PROBLEM REQUIREMENTS → Rename "matte red shirt at left" to "matte crimson shirt at left" wherever it appears in the rows below, and keep everything else unchanged.

Rows from a data source →

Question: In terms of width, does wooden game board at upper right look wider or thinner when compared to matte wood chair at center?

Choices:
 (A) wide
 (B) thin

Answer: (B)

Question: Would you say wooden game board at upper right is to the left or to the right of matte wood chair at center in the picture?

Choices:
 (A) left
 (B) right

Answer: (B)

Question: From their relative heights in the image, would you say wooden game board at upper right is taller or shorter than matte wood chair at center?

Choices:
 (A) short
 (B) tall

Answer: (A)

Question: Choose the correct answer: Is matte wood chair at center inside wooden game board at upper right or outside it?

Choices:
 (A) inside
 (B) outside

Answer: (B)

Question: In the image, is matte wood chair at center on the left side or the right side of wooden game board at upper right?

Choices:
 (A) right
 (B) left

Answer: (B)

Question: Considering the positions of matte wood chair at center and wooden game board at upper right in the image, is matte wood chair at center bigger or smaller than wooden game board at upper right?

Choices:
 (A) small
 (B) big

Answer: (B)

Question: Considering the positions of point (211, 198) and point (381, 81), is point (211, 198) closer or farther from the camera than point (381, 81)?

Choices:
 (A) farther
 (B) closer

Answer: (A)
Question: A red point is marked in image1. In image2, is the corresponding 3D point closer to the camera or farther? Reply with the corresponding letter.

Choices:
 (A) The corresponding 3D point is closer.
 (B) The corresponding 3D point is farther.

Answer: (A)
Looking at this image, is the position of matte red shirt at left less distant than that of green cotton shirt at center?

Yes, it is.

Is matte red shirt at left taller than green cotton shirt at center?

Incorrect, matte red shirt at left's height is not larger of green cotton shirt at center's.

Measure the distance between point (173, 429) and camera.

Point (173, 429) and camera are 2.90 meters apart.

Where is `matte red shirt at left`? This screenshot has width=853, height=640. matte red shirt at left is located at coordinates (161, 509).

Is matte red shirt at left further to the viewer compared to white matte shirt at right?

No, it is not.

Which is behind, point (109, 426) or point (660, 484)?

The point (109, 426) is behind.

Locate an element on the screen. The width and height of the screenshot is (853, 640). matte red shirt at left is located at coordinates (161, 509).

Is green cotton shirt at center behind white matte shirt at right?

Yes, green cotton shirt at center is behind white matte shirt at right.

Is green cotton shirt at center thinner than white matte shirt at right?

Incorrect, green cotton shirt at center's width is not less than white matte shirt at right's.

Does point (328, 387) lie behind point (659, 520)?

FINAL ANSWER →
Question: In terms of width, does wooden game board at upper right look wider or thinner when compared to matte wood chair at center?

Choices:
 (A) wide
 (B) thin

Answer: (B)

Question: Would you say wooden game board at upper right is to the left or to the right of matte wood chair at center in the picture?

Choices:
 (A) left
 (B) right

Answer: (B)

Question: From their relative heights in the image, would you say wooden game board at upper right is taller or shorter than matte wood chair at center?

Choices:
 (A) short
 (B) tall

Answer: (A)

Question: Choose the correct answer: Is matte wood chair at center inside wooden game board at upper right or outside it?

Choices:
 (A) inside
 (B) outside

Answer: (B)

Question: In the image, is matte wood chair at center on the left side or the right side of wooden game board at upper right?

Choices:
 (A) right
 (B) left

Answer: (B)

Question: Considering the positions of matte wood chair at center and wooden game board at upper right in the image, is matte wood chair at center bigger or smaller than wooden game board at upper right?

Choices:
 (A) small
 (B) big

Answer: (B)

Question: Considering the positions of point (211, 198) and point (381, 81), is point (211, 198) closer or farther from the camera than point (381, 81)?

Choices:
 (A) farther
 (B) closer

Answer: (A)
Question: A red point is marked in image1. In image2, is the corresponding 3D point closer to the camera or farther? Reply with the corresponding letter.

Choices:
 (A) The corresponding 3D point is closer.
 (B) The corresponding 3D point is farther.

Answer: (A)
Looking at this image, is the position of matte crimson shirt at left less distant than that of green cotton shirt at center?

Yes, it is.

Is matte crimson shirt at left taller than green cotton shirt at center?

Incorrect, matte crimson shirt at left's height is not larger of green cotton shirt at center's.

Measure the distance between point (173, 429) and camera.

Point (173, 429) and camera are 2.90 meters apart.

Where is `matte crimson shirt at left`? This screenshot has width=853, height=640. matte crimson shirt at left is located at coordinates (161, 509).

Is matte crimson shirt at left further to the viewer compared to white matte shirt at right?

No, it is not.

Which is behind, point (109, 426) or point (660, 484)?

The point (109, 426) is behind.

Locate an element on the screen. The width and height of the screenshot is (853, 640). matte crimson shirt at left is located at coordinates (161, 509).

Is green cotton shirt at center behind white matte shirt at right?

Yes, green cotton shirt at center is behind white matte shirt at right.

Is green cotton shirt at center thinner than white matte shirt at right?

Incorrect, green cotton shirt at center's width is not less than white matte shirt at right's.

Does point (328, 387) lie behind point (659, 520)?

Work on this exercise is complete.